[Source data]
--*--

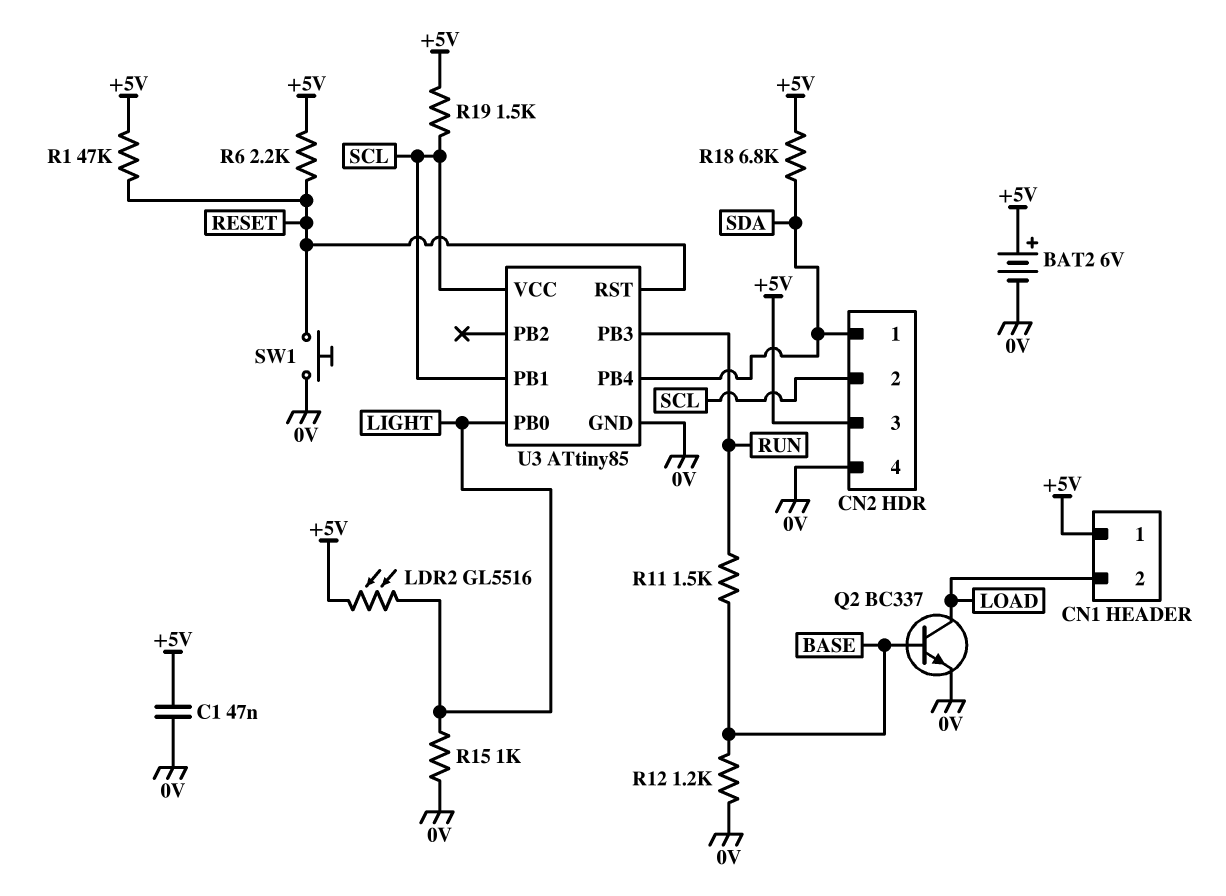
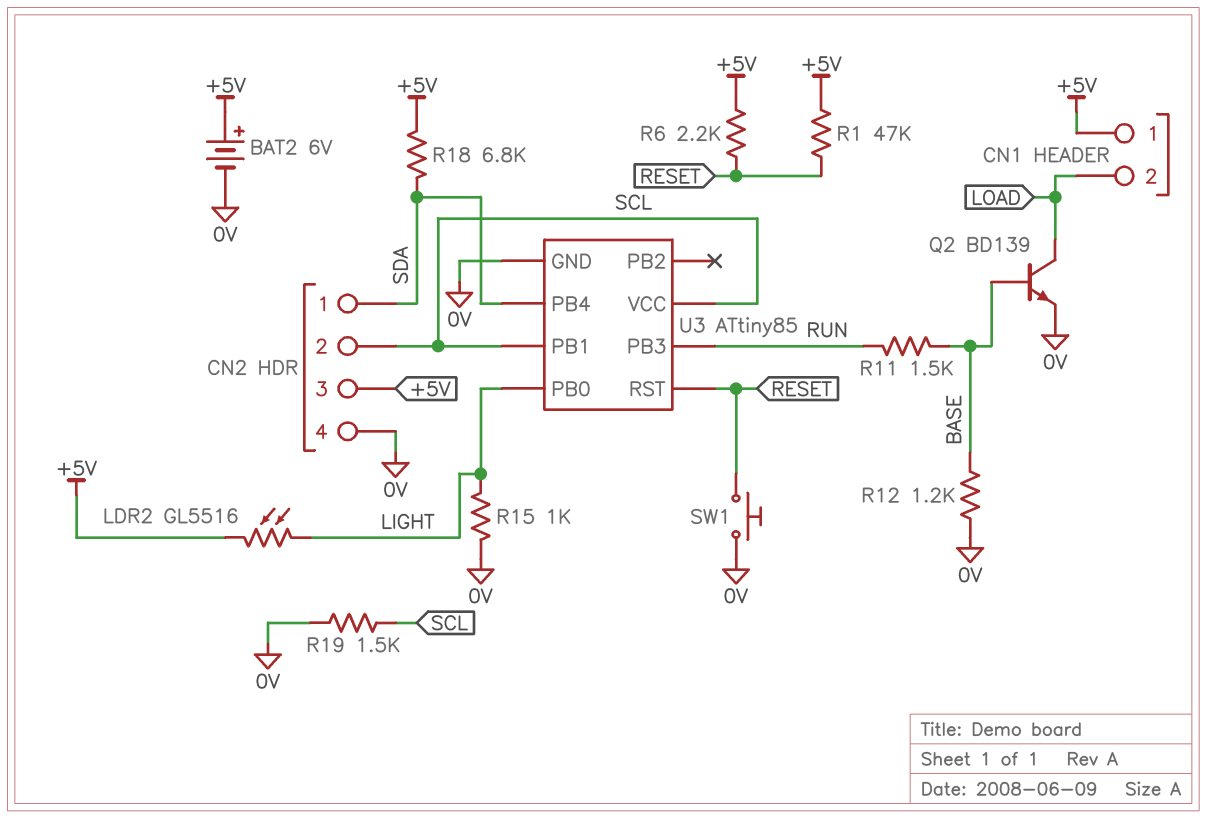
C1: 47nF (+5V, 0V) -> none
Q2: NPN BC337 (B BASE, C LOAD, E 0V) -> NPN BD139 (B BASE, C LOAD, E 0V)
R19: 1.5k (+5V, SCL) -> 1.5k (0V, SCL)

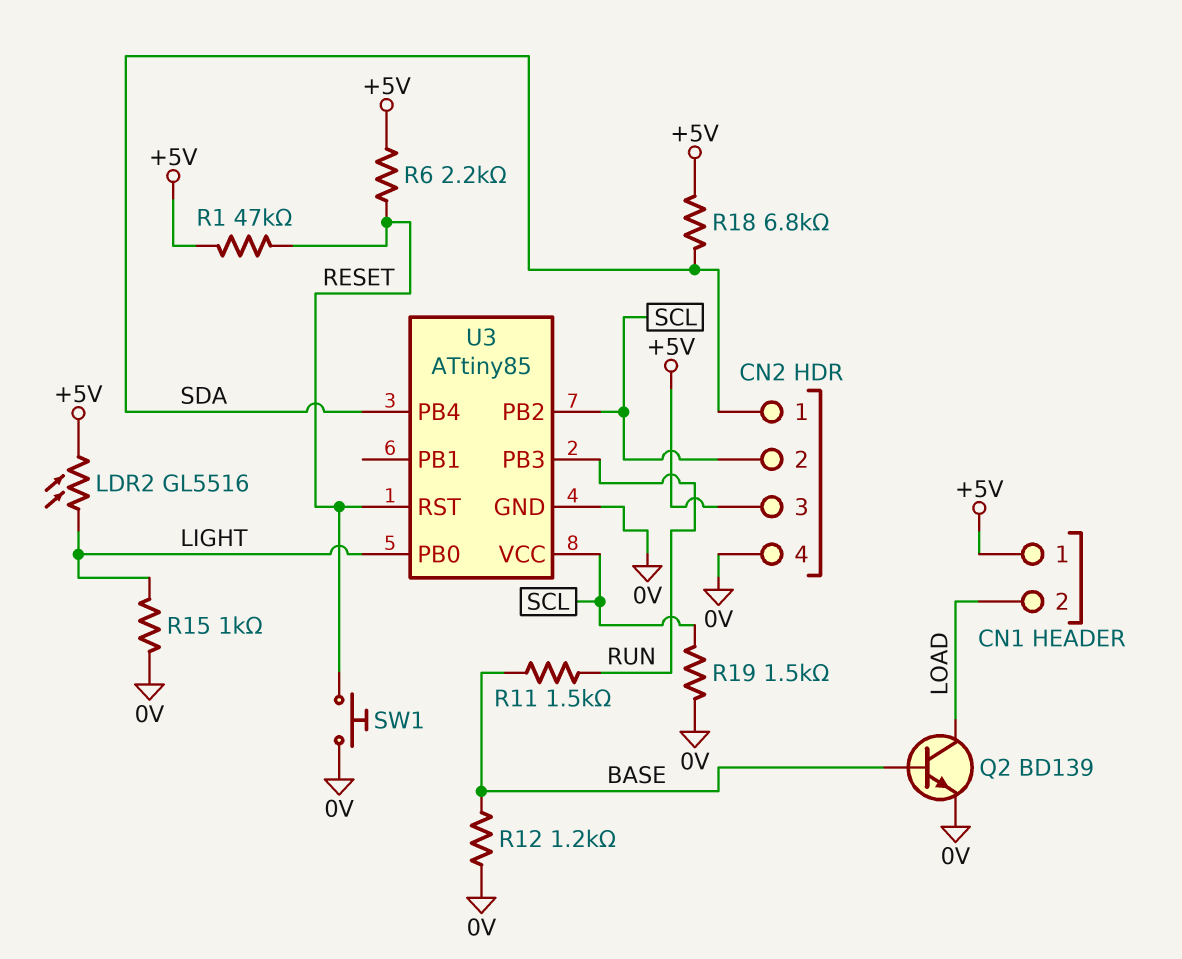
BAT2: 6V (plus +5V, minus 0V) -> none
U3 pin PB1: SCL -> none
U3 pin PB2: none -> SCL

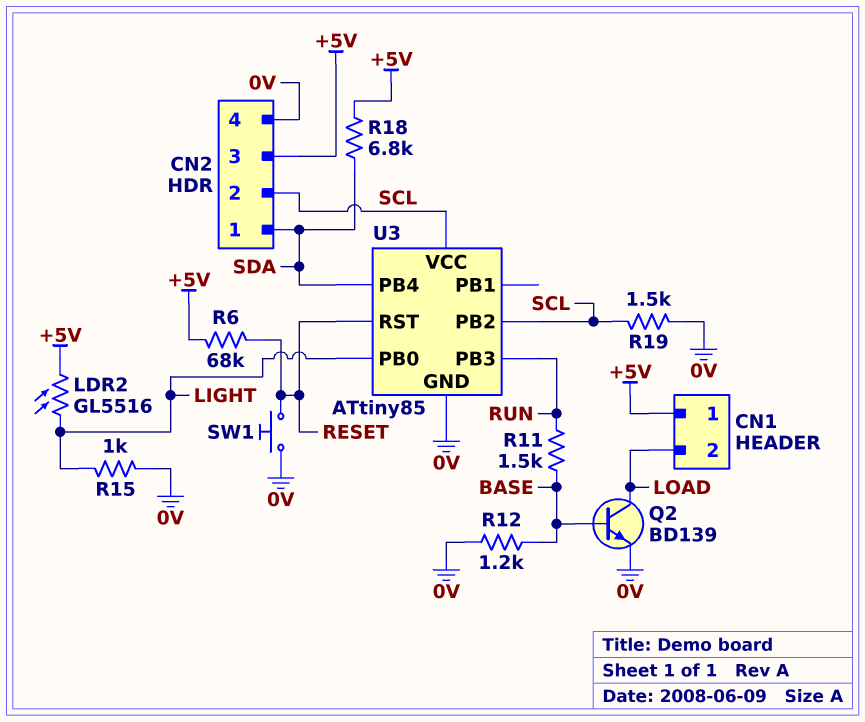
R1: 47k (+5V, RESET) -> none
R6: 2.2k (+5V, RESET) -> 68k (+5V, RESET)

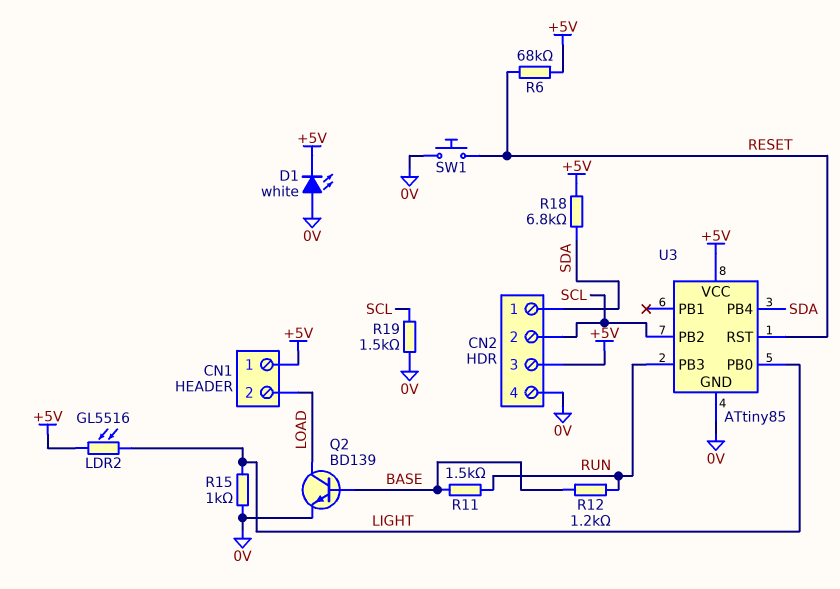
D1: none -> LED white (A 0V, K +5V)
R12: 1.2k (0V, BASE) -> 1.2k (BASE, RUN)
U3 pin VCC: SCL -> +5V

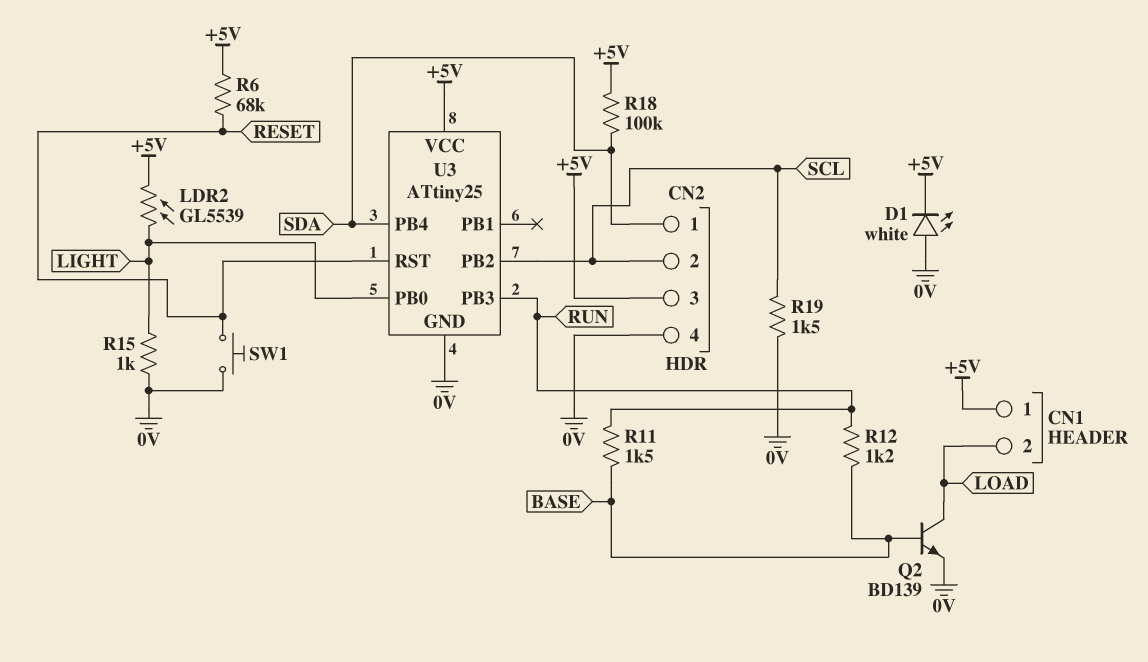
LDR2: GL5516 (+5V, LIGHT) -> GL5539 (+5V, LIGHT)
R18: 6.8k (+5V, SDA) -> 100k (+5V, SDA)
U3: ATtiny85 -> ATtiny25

--*--

(Work to be completed) The answer must be an exact transcription of the lines from the one holding "U3 pin PB1: SCL -> none" to the last line of the entries above, with no pictures and nothing else.

(Task output)
U3 pin PB1: SCL -> none
U3 pin PB2: none -> SCL

R1: 47k (+5V, RESET) -> none
R6: 2.2k (+5V, RESET) -> 68k (+5V, RESET)

D1: none -> LED white (A 0V, K +5V)
R12: 1.2k (0V, BASE) -> 1.2k (BASE, RUN)
U3 pin VCC: SCL -> +5V

LDR2: GL5516 (+5V, LIGHT) -> GL5539 (+5V, LIGHT)
R18: 6.8k (+5V, SDA) -> 100k (+5V, SDA)
U3: ATtiny85 -> ATtiny25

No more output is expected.